▸ Task statement:
A faithful copy of the entries, without any pictures, is what is needed here.

▸ Information given:

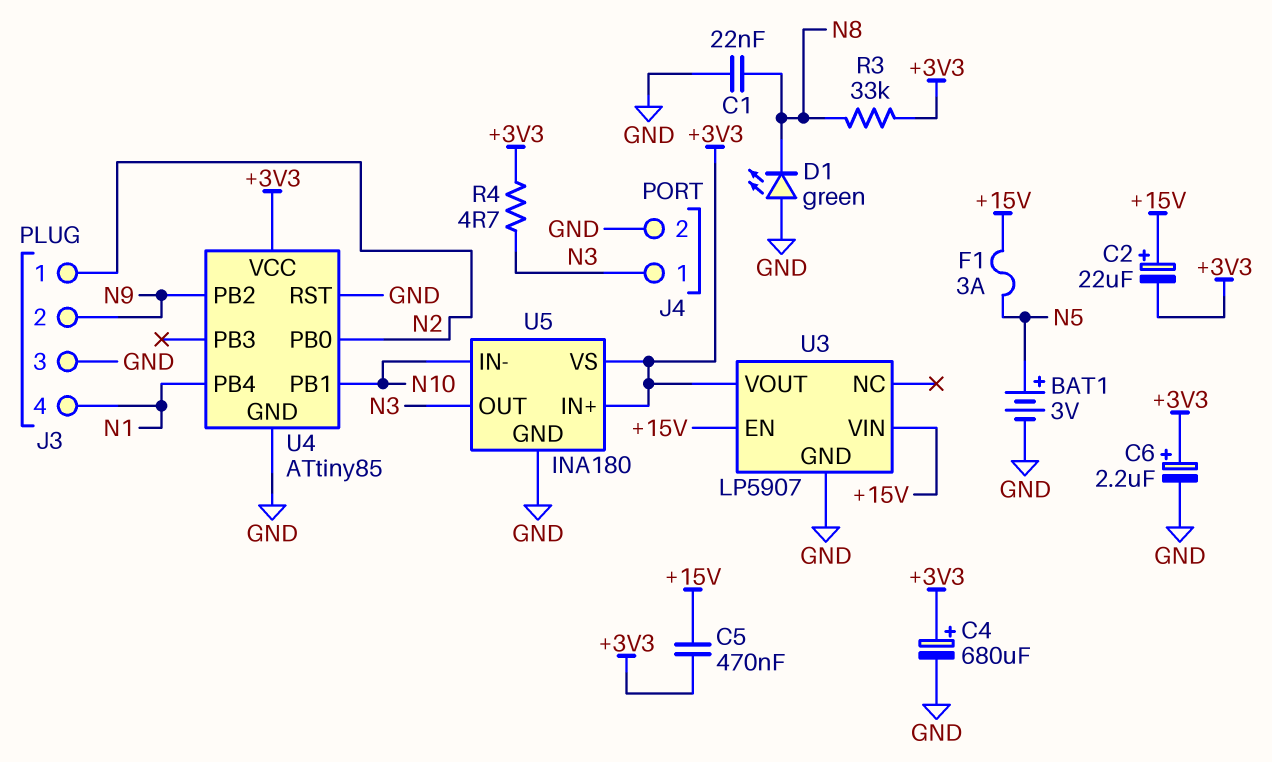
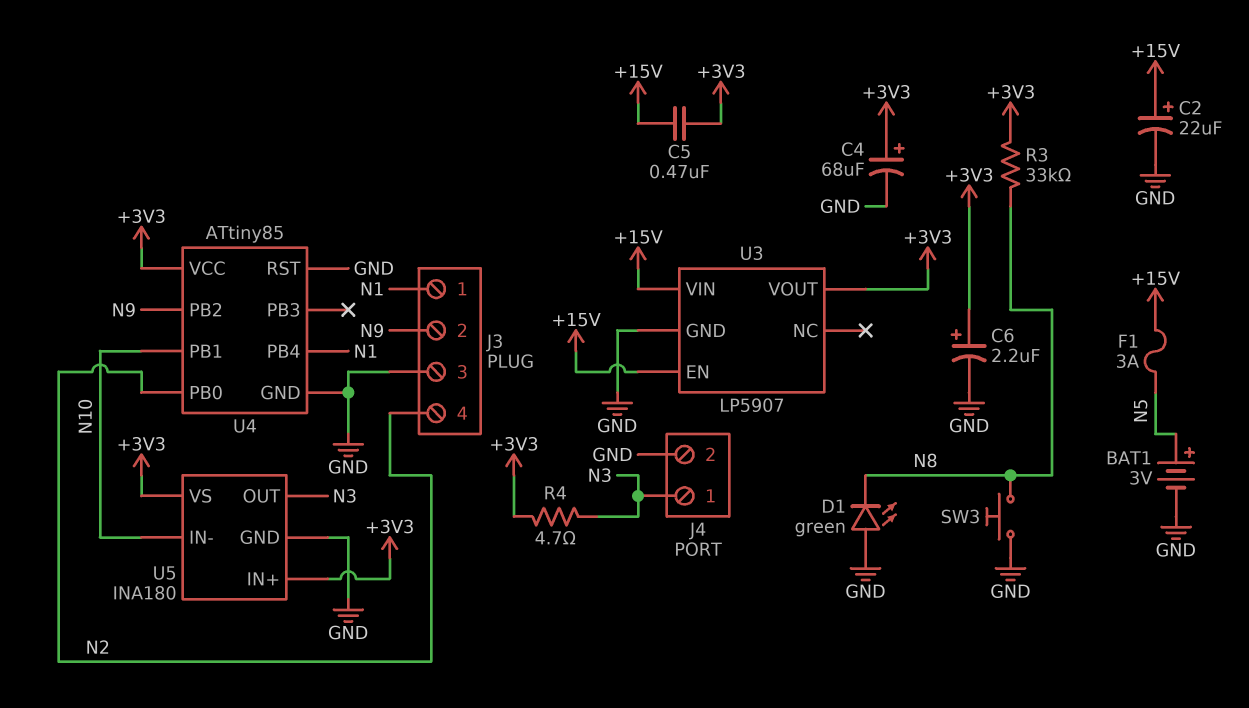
C1: 22nF (GND, N8) -> none
C2: 22uF (plus +15V, minus +3V3) -> 22uF (plus +15V, minus GND)
C4: 680uF (plus +3V3, minus GND) -> 68uF (plus +3V3, minus GND)
J3 pin 1: N2 -> N1
J3 pin 4: N1 -> N2
SW3: none -> button (GND, N8)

▸ Reply:
C1: 22nF (GND, N8) -> none
C2: 22uF (plus +15V, minus +3V3) -> 22uF (plus +15V, minus GND)
C4: 680uF (plus +3V3, minus GND) -> 68uF (plus +3V3, minus GND)
J3 pin 1: N2 -> N1
J3 pin 4: N1 -> N2
SW3: none -> button (GND, N8)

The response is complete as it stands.